From the line containing "(405, 385) = (319, 199): red" to the very last line of the data below, transcribe everything exactly and nothing more.

═════ Provided data ═════

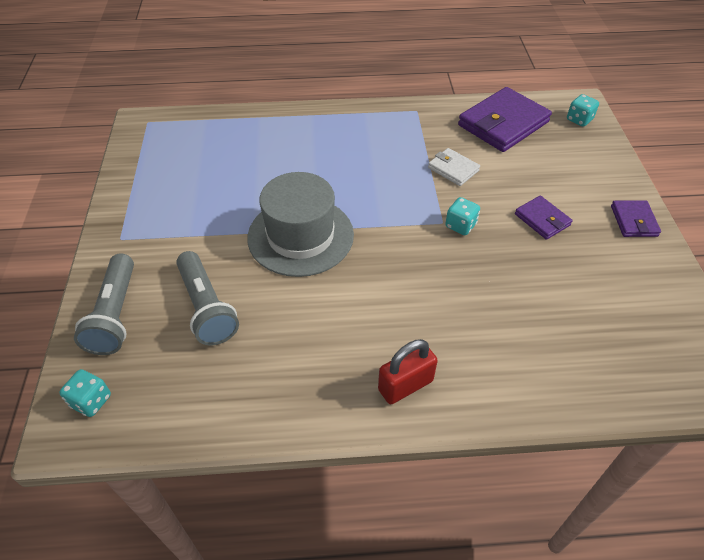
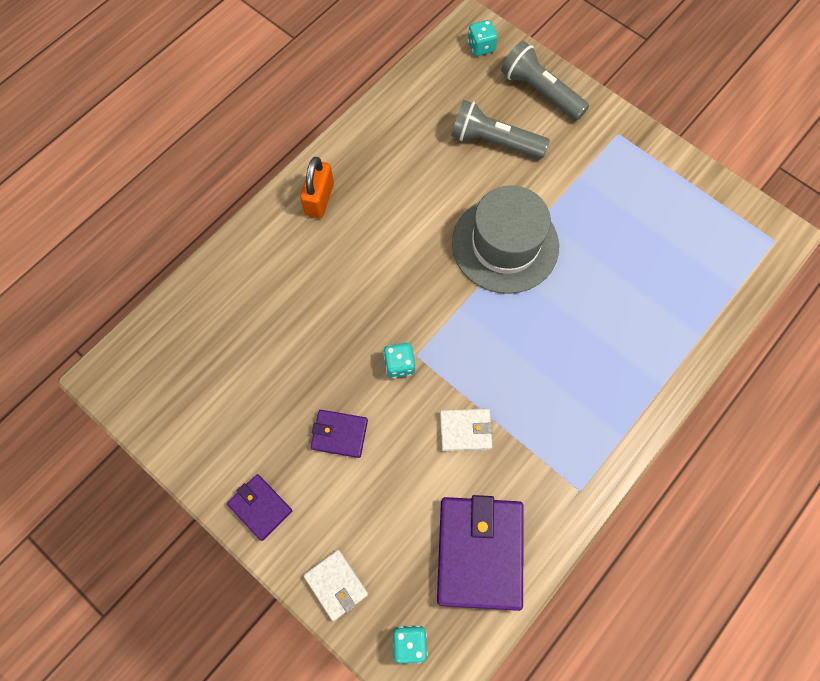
camera: 135 degrees right, 20 degrees up
(405, 385) = (319, 199): red padlock -> orange padlock
(606, 161) = (336, 584): none -> white wallet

═════

- [Solved problem]
(405, 385) = (319, 199): red padlock -> orange padlock
(606, 161) = (336, 584): none -> white wallet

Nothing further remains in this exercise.